◆ **DATA EXCERPTS**:
-- Opening Marker --
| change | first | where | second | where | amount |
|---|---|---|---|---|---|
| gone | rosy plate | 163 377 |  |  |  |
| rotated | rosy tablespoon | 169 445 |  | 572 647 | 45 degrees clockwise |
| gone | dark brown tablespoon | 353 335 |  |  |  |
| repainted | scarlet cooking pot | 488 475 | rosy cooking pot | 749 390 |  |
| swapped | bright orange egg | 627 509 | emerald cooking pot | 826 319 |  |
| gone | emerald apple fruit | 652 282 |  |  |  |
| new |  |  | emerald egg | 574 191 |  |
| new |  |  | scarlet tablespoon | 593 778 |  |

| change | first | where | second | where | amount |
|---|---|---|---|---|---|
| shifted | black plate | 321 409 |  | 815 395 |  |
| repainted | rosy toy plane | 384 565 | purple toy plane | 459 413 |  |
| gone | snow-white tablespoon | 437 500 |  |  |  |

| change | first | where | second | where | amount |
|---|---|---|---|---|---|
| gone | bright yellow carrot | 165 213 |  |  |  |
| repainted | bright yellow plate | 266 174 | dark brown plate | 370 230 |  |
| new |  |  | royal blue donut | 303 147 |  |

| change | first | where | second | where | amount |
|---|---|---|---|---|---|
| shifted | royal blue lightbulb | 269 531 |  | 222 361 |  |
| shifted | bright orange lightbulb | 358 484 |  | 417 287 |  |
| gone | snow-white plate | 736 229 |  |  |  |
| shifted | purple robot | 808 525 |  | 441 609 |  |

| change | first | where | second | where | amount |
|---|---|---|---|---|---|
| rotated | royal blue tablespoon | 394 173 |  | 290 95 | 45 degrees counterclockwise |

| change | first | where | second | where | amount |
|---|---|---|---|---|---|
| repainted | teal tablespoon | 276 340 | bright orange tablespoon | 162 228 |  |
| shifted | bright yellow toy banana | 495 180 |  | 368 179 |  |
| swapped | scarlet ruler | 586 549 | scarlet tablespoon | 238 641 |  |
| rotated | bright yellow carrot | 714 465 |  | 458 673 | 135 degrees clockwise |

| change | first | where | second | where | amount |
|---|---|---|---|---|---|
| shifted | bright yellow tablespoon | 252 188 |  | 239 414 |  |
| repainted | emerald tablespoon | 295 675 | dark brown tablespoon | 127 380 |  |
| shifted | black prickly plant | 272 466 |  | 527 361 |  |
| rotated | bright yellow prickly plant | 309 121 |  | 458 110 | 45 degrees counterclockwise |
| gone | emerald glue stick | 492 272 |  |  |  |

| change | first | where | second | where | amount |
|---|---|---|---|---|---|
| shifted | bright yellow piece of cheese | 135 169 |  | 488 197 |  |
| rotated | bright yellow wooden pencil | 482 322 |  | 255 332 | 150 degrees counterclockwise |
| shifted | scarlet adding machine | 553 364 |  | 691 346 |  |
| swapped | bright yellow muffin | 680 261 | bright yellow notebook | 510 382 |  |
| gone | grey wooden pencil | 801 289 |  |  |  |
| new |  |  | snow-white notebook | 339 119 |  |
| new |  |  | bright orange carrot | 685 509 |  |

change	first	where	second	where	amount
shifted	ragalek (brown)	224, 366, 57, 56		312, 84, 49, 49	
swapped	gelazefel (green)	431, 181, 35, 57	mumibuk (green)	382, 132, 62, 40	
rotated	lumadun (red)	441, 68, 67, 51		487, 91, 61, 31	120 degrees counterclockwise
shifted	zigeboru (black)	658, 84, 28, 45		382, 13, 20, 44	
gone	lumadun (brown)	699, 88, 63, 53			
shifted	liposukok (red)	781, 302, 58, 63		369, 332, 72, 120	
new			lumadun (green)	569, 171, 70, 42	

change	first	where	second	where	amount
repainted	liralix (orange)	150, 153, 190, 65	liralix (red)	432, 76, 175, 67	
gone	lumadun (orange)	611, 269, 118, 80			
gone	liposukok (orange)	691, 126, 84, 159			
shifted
-- Closing Marker --
◆ **ACTION ITEM**:
Every line from the line containing "emerald apple fruit" through the line containing "emerald egg |" in the records above must be retyped exactly. Leave out the rest.

◆ **TASK RESPONSE**:
| gone | emerald apple fruit | 652 282 |  |  |  |
| new |  |  | emerald egg | 574 191 |  |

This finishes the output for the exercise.